**SHORT EXERCISE**
Reproduce every line of the records below word for word. Leave out the pictures.

++++ SOURCE RECORDS ++++

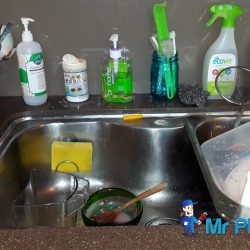
Image resolution: width=250 pixels, height=250 pixels. What are the coordinates of `wooden spoon` in the screenshot? It's located at (149, 193).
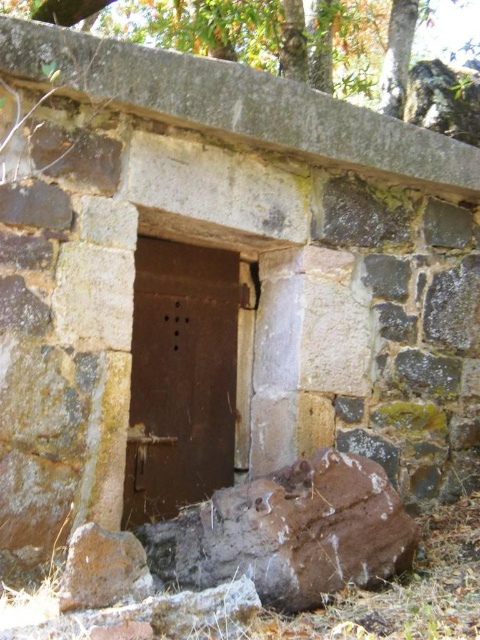
Does brown rough stone at lower center have a lesser height compared to green leafy tree at upper center?

Yes.

The image size is (480, 640). I want to click on brown rough stone at lower center, so click(289, 532).

Is the position of rusty metal door at center less distant than that of green leafy tree at upper center?

Yes.

Between point (176, 513) and point (432, 52), which one is positioned in front?

Point (176, 513) is more forward.

Image resolution: width=480 pixels, height=640 pixels. Find the location of `rusty metal door at center`. rusty metal door at center is located at coordinates (180, 378).

How far apart are brown rough stone at lower center and rusty metal door at center?

The distance of brown rough stone at lower center from rusty metal door at center is 24.80 inches.

Does point (287, 550) come behind point (227, 314)?

That is False.

Between point (211, 548) and point (168, 307), which one is positioned in front?

Positioned in front is point (211, 548).

Find the location of a particular element. This screenshot has height=640, width=480. brown rough stone at lower center is located at coordinates (289, 532).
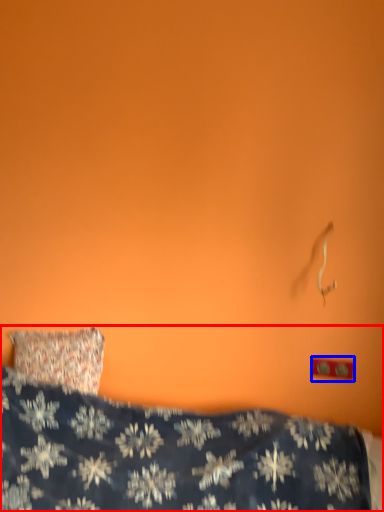
Question: Which object is closer to the camera taking this photo, bed (highlighted by a red box) or electric outlet (highlighted by a blue box)?

Choices:
 (A) bed
 (B) electric outlet

Answer: (A)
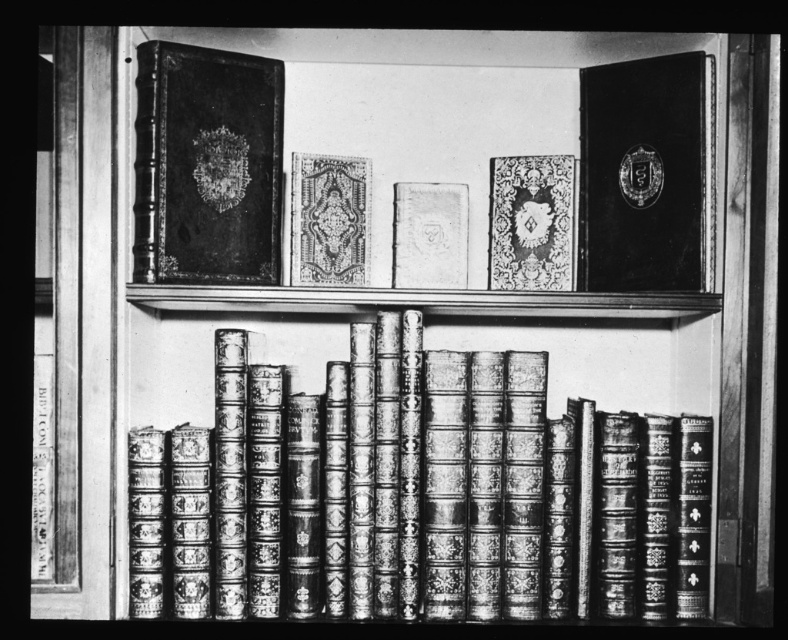
You are a librarian who needs to place a new book between the matte black book at upper left and the shiny black book at upper right. Based on their positions, which book should you place the new book closer to if you want it to appear closer to the viewer?

You should place the new book closer to the matte black book at upper left because it is already closer to the viewer than the shiny black book at upper right.

You are organizing a library and need to place a new book that requires a shelf space taller than 12 inches. Looking at the matte black book at upper left and the shiny black book at upper right, which one can accommodate the new book if the shelf height must be greater than 12 inches?

The shiny black book at upper right is taller than the matte black book at upper left. Since the shelf height must be greater than 12 inches, the shiny black book at upper right can accommodate the new book if its height meets the requirement.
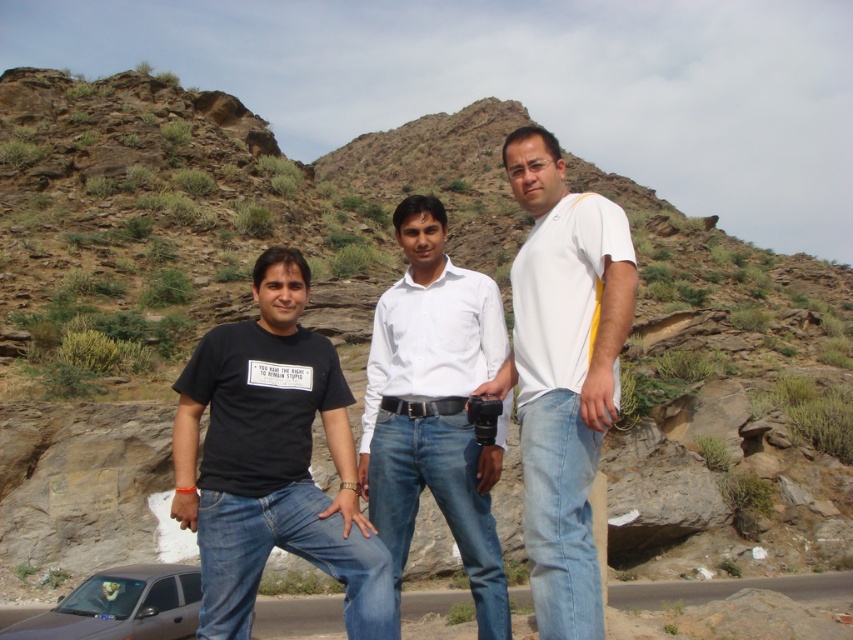
In the scene shown: How much distance is there between black matte t-shirt at left and white smooth shirt at center?

black matte t-shirt at left and white smooth shirt at center are 11.46 feet apart from each other.

Which is above, black matte t-shirt at left or white smooth shirt at center?

white smooth shirt at center is higher up.

Does point (305, 342) come closer to viewer compared to point (480, 456)?

No, (305, 342) is further to viewer.

Where is `black matte t-shirt at left`? Image resolution: width=853 pixels, height=640 pixels. black matte t-shirt at left is located at coordinates (271, 461).

Which is more to the right, white smooth shirt at center or brushed metal car at lower left?

From the viewer's perspective, brushed metal car at lower left appears more on the right side.

Can you confirm if white smooth shirt at center is smaller than brushed metal car at lower left?

Indeed, white smooth shirt at center has a smaller size compared to brushed metal car at lower left.

This screenshot has width=853, height=640. What do you see at coordinates (438, 416) in the screenshot? I see `white smooth shirt at center` at bounding box center [438, 416].

At what (x,y) coordinates should I click in order to perform the action: click on white smooth shirt at center. Please return your answer as a coordinate pair (x, y). This screenshot has height=640, width=853. Looking at the image, I should click on tap(438, 416).

Is point (560, 630) closer to camera compared to point (422, 416)?

That is True.

Can you confirm if white matte shirt at center is shorter than black leather belt at center?

In fact, white matte shirt at center may be taller than black leather belt at center.

At what (x,y) coordinates should I click in order to perform the action: click on white matte shirt at center. Please return your answer as a coordinate pair (x, y). Image resolution: width=853 pixels, height=640 pixels. Looking at the image, I should click on (563, 372).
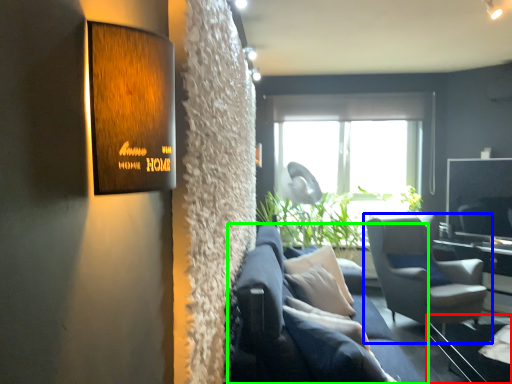
Question: Which is farther away from glass table (highlighted by a red box)? chair (highlighted by a blue box) or studio couch (highlighted by a green box)?

Choices:
 (A) chair
 (B) studio couch

Answer: (B)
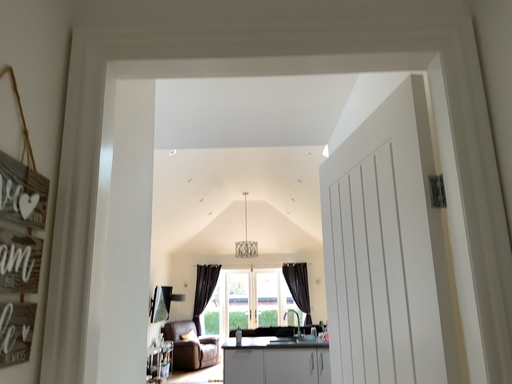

++++

**EXERCISE SOLUTION**
Image resolution: width=250 pixels, height=250 pixels. What are the coordinates of `wooden spoon` in the screenshot? It's located at (149, 193).
Does brown rough stone at lower center have a lesser height compared to green leafy tree at upper center?

Yes.

The image size is (480, 640). I want to click on brown rough stone at lower center, so click(289, 532).

Is the position of rusty metal door at center less distant than that of green leafy tree at upper center?

Yes.

Between point (176, 513) and point (432, 52), which one is positioned in front?

Point (176, 513) is more forward.

Image resolution: width=480 pixels, height=640 pixels. Find the location of `rusty metal door at center`. rusty metal door at center is located at coordinates (180, 378).

How far apart are brown rough stone at lower center and rusty metal door at center?

The distance of brown rough stone at lower center from rusty metal door at center is 24.80 inches.

Does point (287, 550) come behind point (227, 314)?

That is False.

Between point (211, 548) and point (168, 307), which one is positioned in front?

Positioned in front is point (211, 548).

Find the location of a particular element. This screenshot has height=640, width=480. brown rough stone at lower center is located at coordinates (289, 532).
Question: Which object is closer to the camera taking this photo, bed (highlighted by a red box) or electric outlet (highlighted by a blue box)?

Choices:
 (A) bed
 (B) electric outlet

Answer: (A)
You are a librarian who needs to place a new book between the matte black book at upper left and the shiny black book at upper right. Based on their positions, which book should you place the new book closer to if you want it to appear closer to the viewer?

You should place the new book closer to the matte black book at upper left because it is already closer to the viewer than the shiny black book at upper right.

You are organizing a library and need to place a new book that requires a shelf space taller than 12 inches. Looking at the matte black book at upper left and the shiny black book at upper right, which one can accommodate the new book if the shelf height must be greater than 12 inches?

The shiny black book at upper right is taller than the matte black book at upper left. Since the shelf height must be greater than 12 inches, the shiny black book at upper right can accommodate the new book if its height meets the requirement.
In the scene shown: How much distance is there between black matte t-shirt at left and white smooth shirt at center?

black matte t-shirt at left and white smooth shirt at center are 11.46 feet apart from each other.

Which is above, black matte t-shirt at left or white smooth shirt at center?

white smooth shirt at center is higher up.

Does point (305, 342) come closer to viewer compared to point (480, 456)?

No, (305, 342) is further to viewer.

Where is `black matte t-shirt at left`? Image resolution: width=853 pixels, height=640 pixels. black matte t-shirt at left is located at coordinates (271, 461).

Which is more to the right, white smooth shirt at center or brushed metal car at lower left?

From the viewer's perspective, brushed metal car at lower left appears more on the right side.

Can you confirm if white smooth shirt at center is smaller than brushed metal car at lower left?

Indeed, white smooth shirt at center has a smaller size compared to brushed metal car at lower left.

This screenshot has width=853, height=640. What do you see at coordinates (438, 416) in the screenshot? I see `white smooth shirt at center` at bounding box center [438, 416].

At what (x,y) coordinates should I click in order to perform the action: click on white smooth shirt at center. Please return your answer as a coordinate pair (x, y). This screenshot has height=640, width=853. Looking at the image, I should click on tap(438, 416).

Is point (560, 630) closer to camera compared to point (422, 416)?

That is True.

Can you confirm if white matte shirt at center is shorter than black leather belt at center?

In fact, white matte shirt at center may be taller than black leather belt at center.

At what (x,y) coordinates should I click in order to perform the action: click on white matte shirt at center. Please return your answer as a coordinate pair (x, y). Image resolution: width=853 pixels, height=640 pixels. Looking at the image, I should click on (563, 372).
Question: Which is farther away from glass table (highlighted by a red box)? chair (highlighted by a blue box) or studio couch (highlighted by a green box)?

Choices:
 (A) chair
 (B) studio couch

Answer: (B)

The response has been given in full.